Your assignment: Check each line below for the word "truck", and copy those that have it.

[Scene image comparisons]
━━━━━━━━━━━━━━━━━━━━━━━━━━━━━━

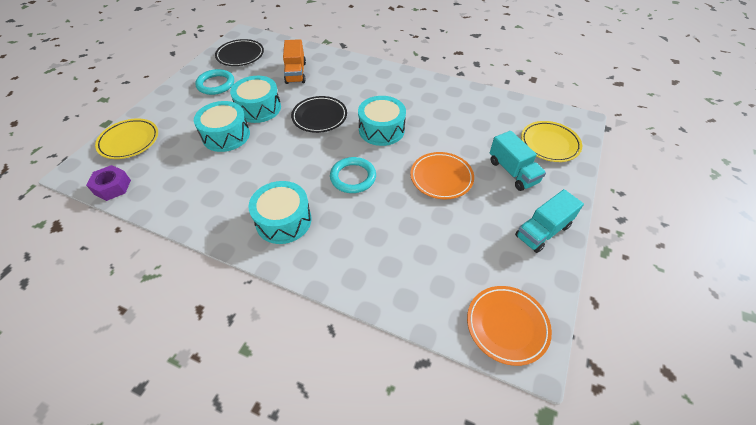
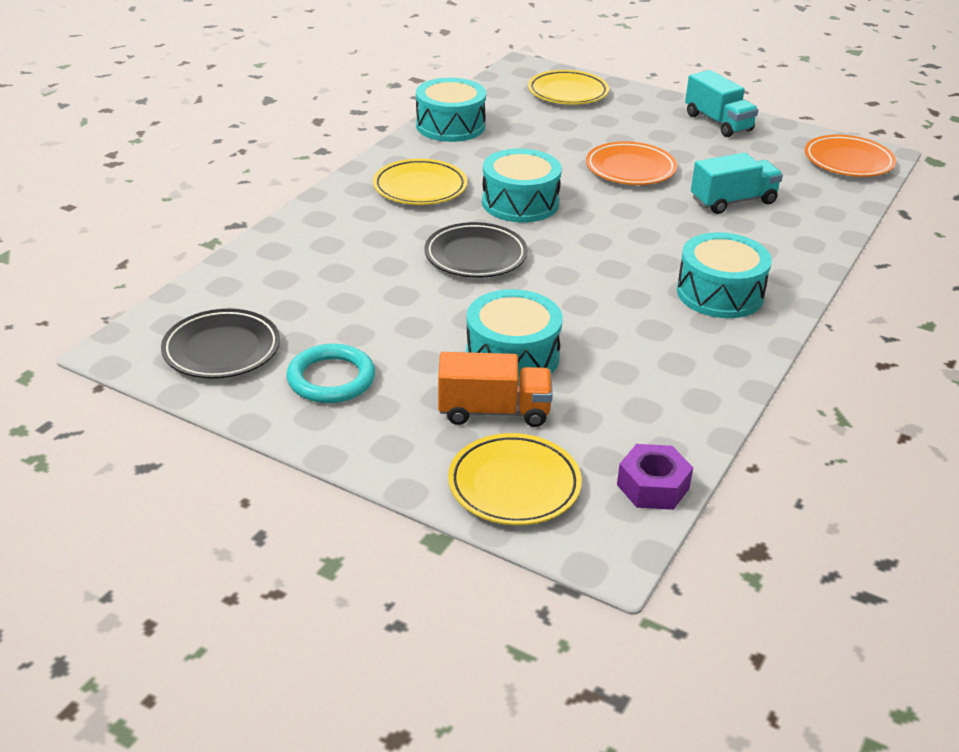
camera: 85 degrees left, 15 degrees down
(259, 108) = (434, 320): turquoise drum -> turquoise drum (450, 126)
(296, 73) = (324, 278): orange truck -> orange truck (493, 411)
(353, 177) = (628, 233): turquoise ring -> none
(390, 92) = (420, 187): none -> yellow plate
(512, 171) = (619, 123): turquoise truck -> turquoise truck (733, 201)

━━━━━━━━━━━━━━━━━━━━━━━━━━━━━━

Exercise solution:
(296, 73) = (324, 278): orange truck -> orange truck (493, 411)
(512, 171) = (619, 123): turquoise truck -> turquoise truck (733, 201)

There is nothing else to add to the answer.